Below are records to be transcribed exactly; any pictures should be left out.

> Study material:
-- -- --

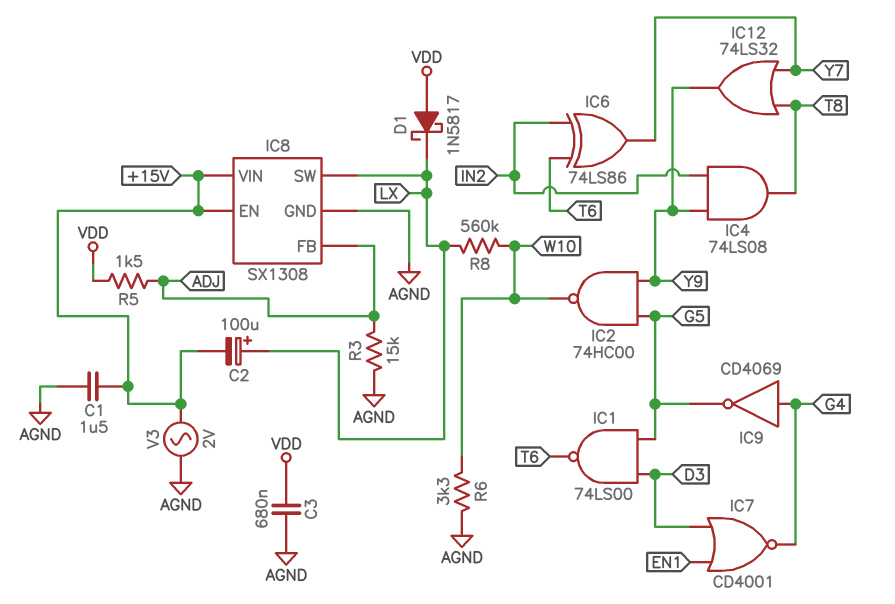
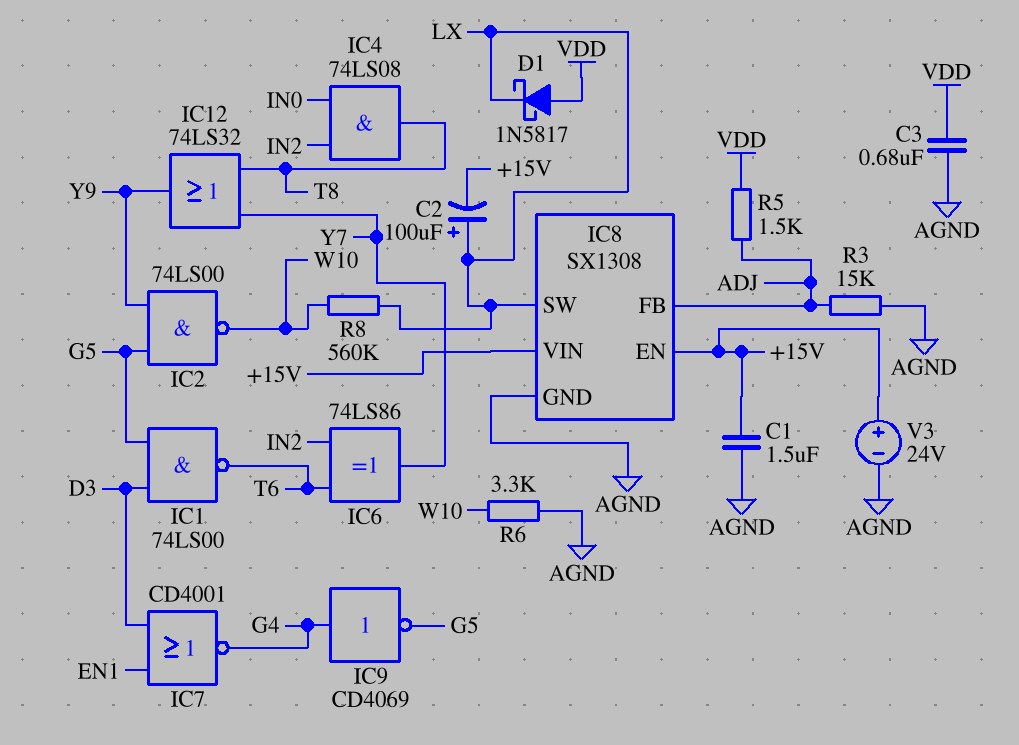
IC2: NAND 74HC00 (in G5, in Y9, out W10) -> NAND 74LS00 (in G5, in Y9, out W10)
IC4: AND 74LS08 (in IN2, in Y9, out T8) -> AND 74LS08 (in IN0, in IN2, out T8)
V3: AC 2V (+15V, AGND) -> 24V (plus +15V, minus AGND)

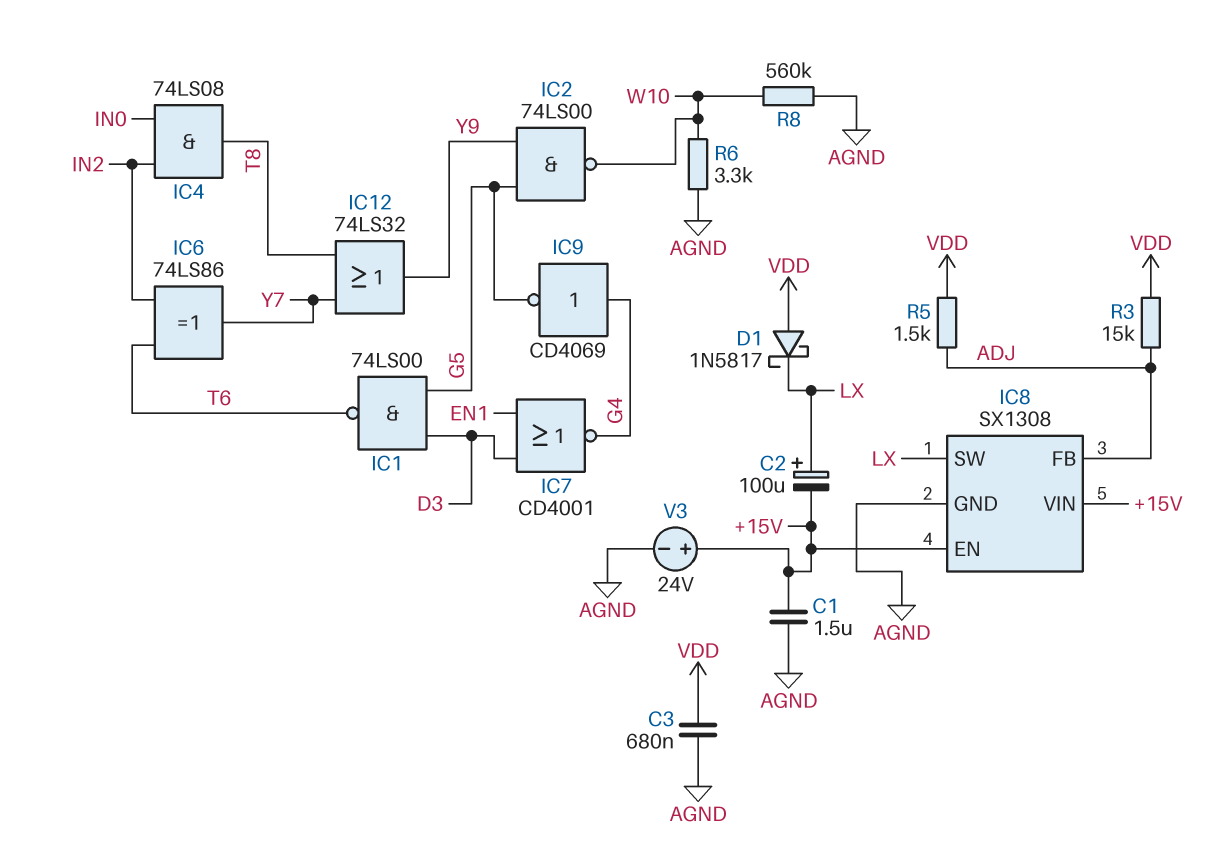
R3: 15k (ADJ, AGND) -> 15k (ADJ, VDD)
R8: 560k (LX, W10) -> 560k (AGND, W10)

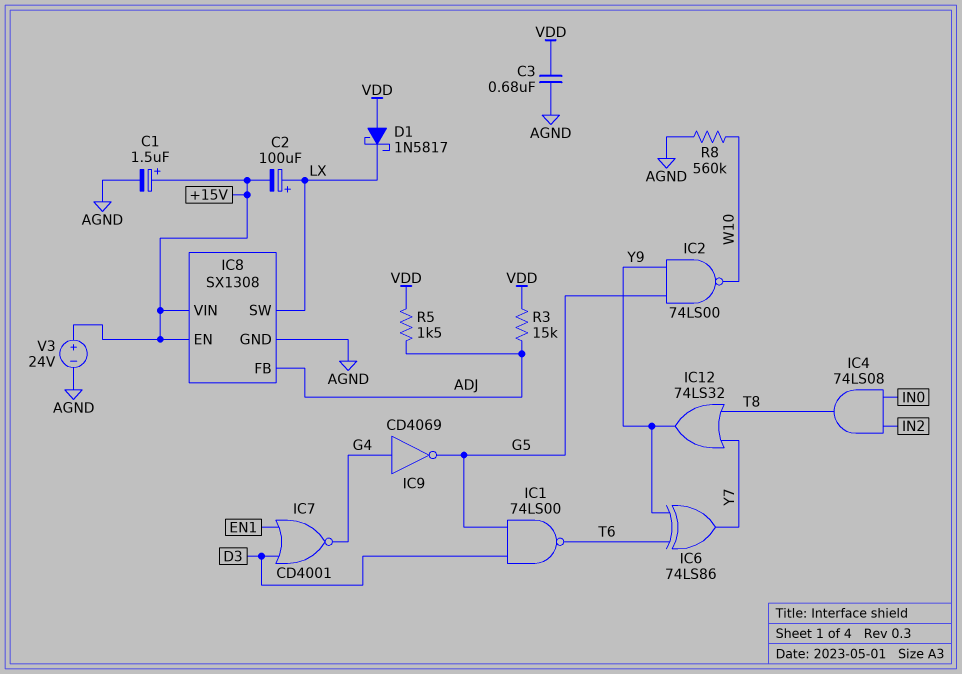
C1: 1.5uF (+15V, AGND) -> 1.5uF (plus +15V, minus AGND)
IC6: XOR 74LS86 (in IN2, in T6, out Y7) -> XOR 74LS86 (in T6, in Y9, out Y7)
R6: 3.3k (AGND, W10) -> none

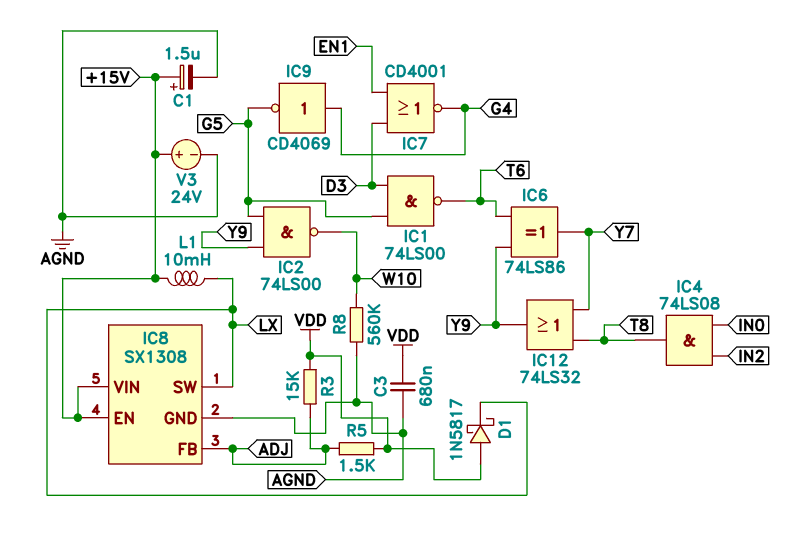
C2: 100uF (plus LX, minus +15V) -> none
L1: none -> 10mH (+15V, LX)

-- -- --

> Answer section:
IC2: NAND 74HC00 (in G5, in Y9, out W10) -> NAND 74LS00 (in G5, in Y9, out W10)
IC4: AND 74LS08 (in IN2, in Y9, out T8) -> AND 74LS08 (in IN0, in IN2, out T8)
V3: AC 2V (+15V, AGND) -> 24V (plus +15V, minus AGND)

R3: 15k (ADJ, AGND) -> 15k (ADJ, VDD)
R8: 560k (LX, W10) -> 560k (AGND, W10)

C1: 1.5uF (+15V, AGND) -> 1.5uF (plus +15V, minus AGND)
IC6: XOR 74LS86 (in IN2, in T6, out Y7) -> XOR 74LS86 (in T6, in Y9, out Y7)
R6: 3.3k (AGND, W10) -> none

C2: 100uF (plus LX, minus +15V) -> none
L1: none -> 10mH (+15V, LX)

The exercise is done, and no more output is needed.